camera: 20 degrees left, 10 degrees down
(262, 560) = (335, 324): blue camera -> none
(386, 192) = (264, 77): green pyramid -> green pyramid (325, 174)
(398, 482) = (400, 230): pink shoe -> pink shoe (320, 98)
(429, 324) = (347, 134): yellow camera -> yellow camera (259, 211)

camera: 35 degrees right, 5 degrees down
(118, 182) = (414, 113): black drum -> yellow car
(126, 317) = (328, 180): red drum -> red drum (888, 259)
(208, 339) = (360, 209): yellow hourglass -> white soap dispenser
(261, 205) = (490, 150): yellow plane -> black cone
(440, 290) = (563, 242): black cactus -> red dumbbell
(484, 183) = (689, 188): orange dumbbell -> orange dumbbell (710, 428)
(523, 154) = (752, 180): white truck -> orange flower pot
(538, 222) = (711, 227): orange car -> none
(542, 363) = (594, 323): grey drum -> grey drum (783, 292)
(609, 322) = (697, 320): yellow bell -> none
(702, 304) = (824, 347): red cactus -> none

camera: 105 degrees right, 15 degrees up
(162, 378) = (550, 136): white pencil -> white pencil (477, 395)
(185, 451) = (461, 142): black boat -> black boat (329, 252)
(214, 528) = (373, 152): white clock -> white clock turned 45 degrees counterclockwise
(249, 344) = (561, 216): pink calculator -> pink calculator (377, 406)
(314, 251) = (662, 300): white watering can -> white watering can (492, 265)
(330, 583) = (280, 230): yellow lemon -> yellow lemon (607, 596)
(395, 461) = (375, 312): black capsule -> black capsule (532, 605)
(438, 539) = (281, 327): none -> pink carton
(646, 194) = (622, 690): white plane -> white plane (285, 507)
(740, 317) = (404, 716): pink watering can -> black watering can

==

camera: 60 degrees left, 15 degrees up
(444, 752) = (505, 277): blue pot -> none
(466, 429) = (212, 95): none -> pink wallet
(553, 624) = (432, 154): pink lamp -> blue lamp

- WORK ORDER:
Some lines of the records above may hold the word "white". Report how many, and nothing else.

- SOLUTION TO THE EXERCISE:
6